▶ _TRY IT_
Reproduce every record below exactly, with the pictures left out.

/---

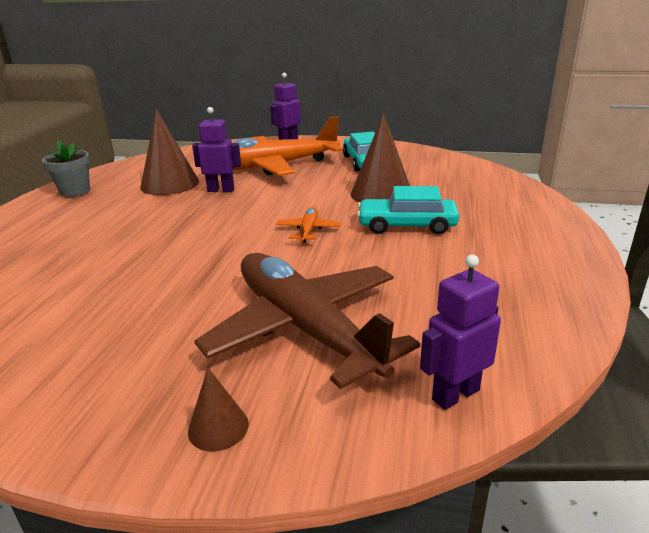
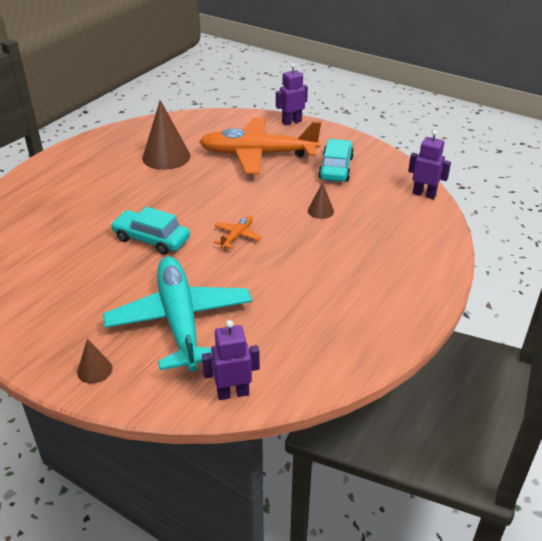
camera: 20 degrees right, 10 degrees up
grey flower pot [42,140,90,197] -> none
purple robot [192,107,241,192] -> purple robot moved to [408,130,451,199]
brown plane [194,253,420,389] -> turquoise plane [103,256,252,372]
brown cone [351,113,410,202] -> brown cone [308,182,334,219], size x0.49
turquoise car [357,186,459,234] -> turquoise car moved to [111,207,190,255]

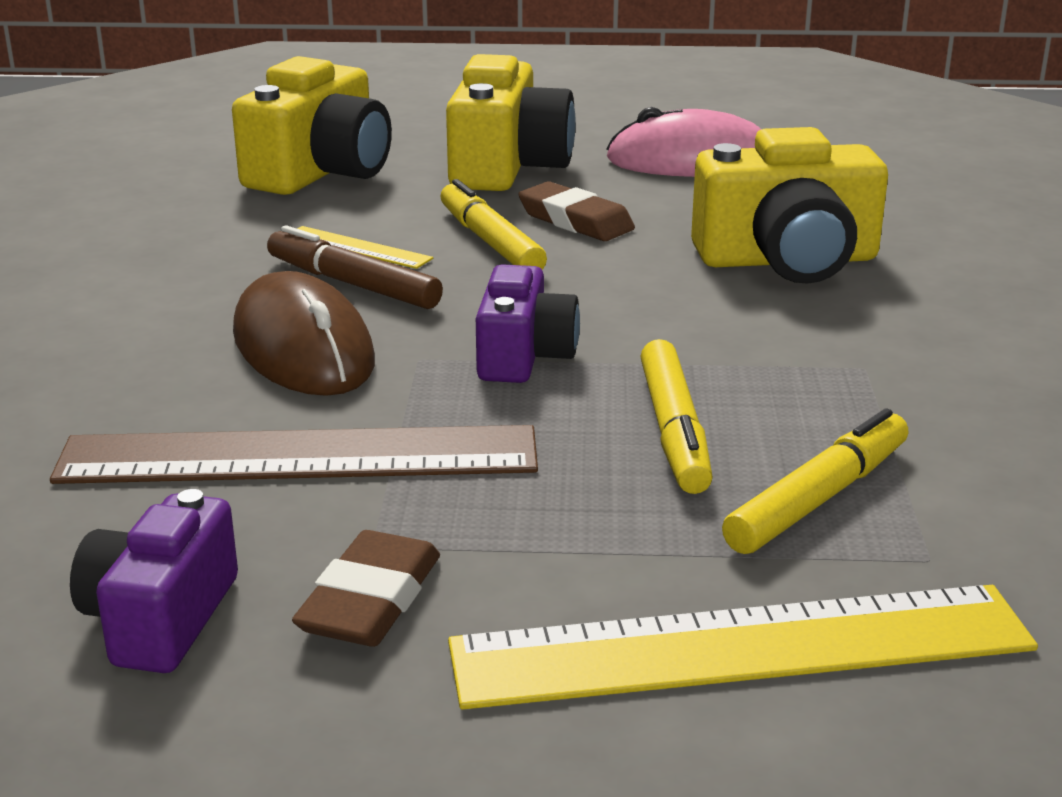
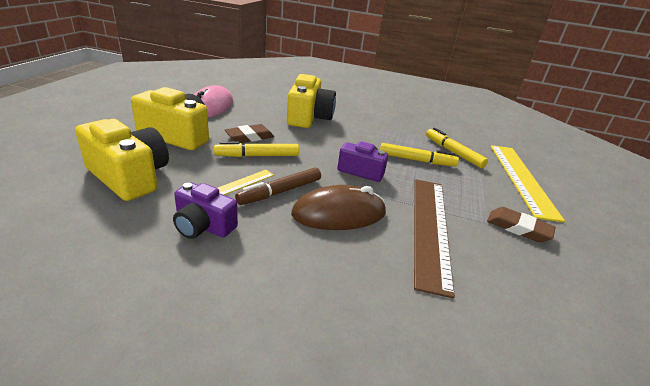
camera: 80 degrees left, 5 degrees up
purple camera [70,489,238,673] -> purple camera moved to [173,182,238,239]

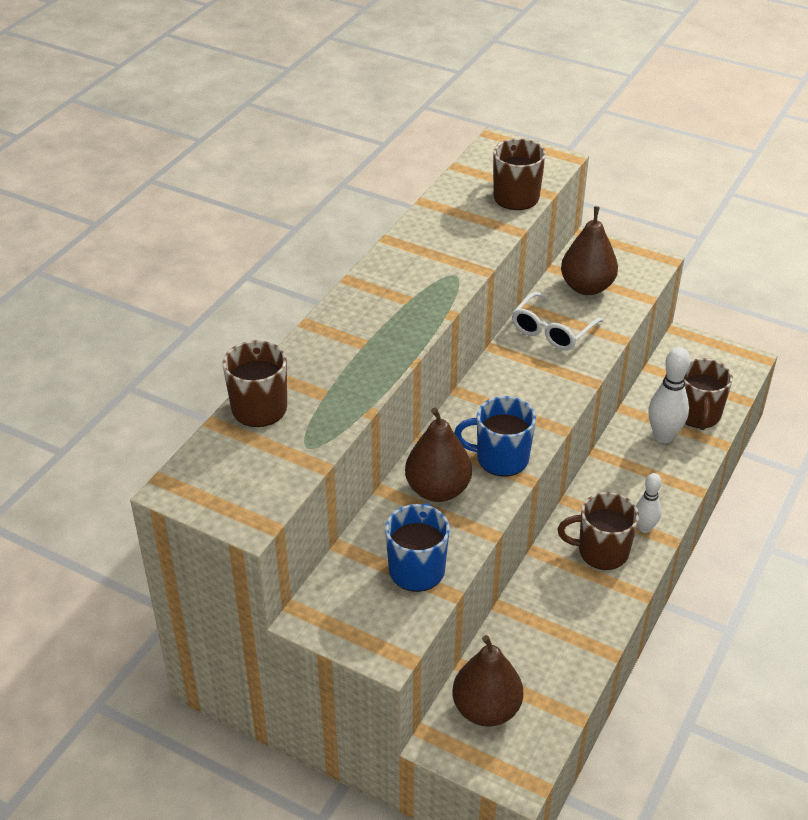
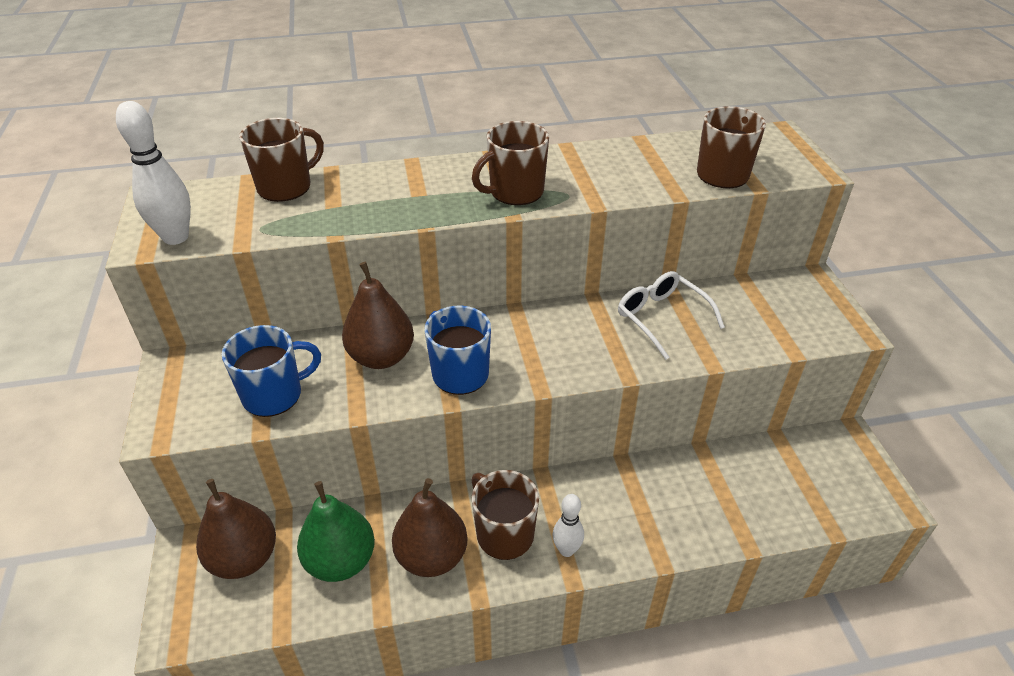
camera: 50 degrees right, 0 degrees up
white glasses [512,292,604,350] -> white glasses turned 60 degrees clockwise [618,271,725,360]
brown pear [561,206,618,295] -> brown pear moved to [392,478,467,577]
white bowling pin [648,347,690,443] -> white bowling pin moved to [116,101,191,245]
brown mug [684,358,733,430] -> brown mug moved to [472,121,549,205]
none -> green pear [297,481,375,582]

\---

▶ _EXPECTED OUTPUT_
camera: 20 degrees right, 10 degrees up
grey flower pot [42,140,90,197] -> none
purple robot [192,107,241,192] -> purple robot moved to [408,130,451,199]
brown plane [194,253,420,389] -> turquoise plane [103,256,252,372]
brown cone [351,113,410,202] -> brown cone [308,182,334,219], size x0.49
turquoise car [357,186,459,234] -> turquoise car moved to [111,207,190,255]

camera: 80 degrees left, 5 degrees up
purple camera [70,489,238,673] -> purple camera moved to [173,182,238,239]

camera: 50 degrees right, 0 degrees up
white glasses [512,292,604,350] -> white glasses turned 60 degrees clockwise [618,271,725,360]
brown pear [561,206,618,295] -> brown pear moved to [392,478,467,577]
white bowling pin [648,347,690,443] -> white bowling pin moved to [116,101,191,245]
brown mug [684,358,733,430] -> brown mug moved to [472,121,549,205]
none -> green pear [297,481,375,582]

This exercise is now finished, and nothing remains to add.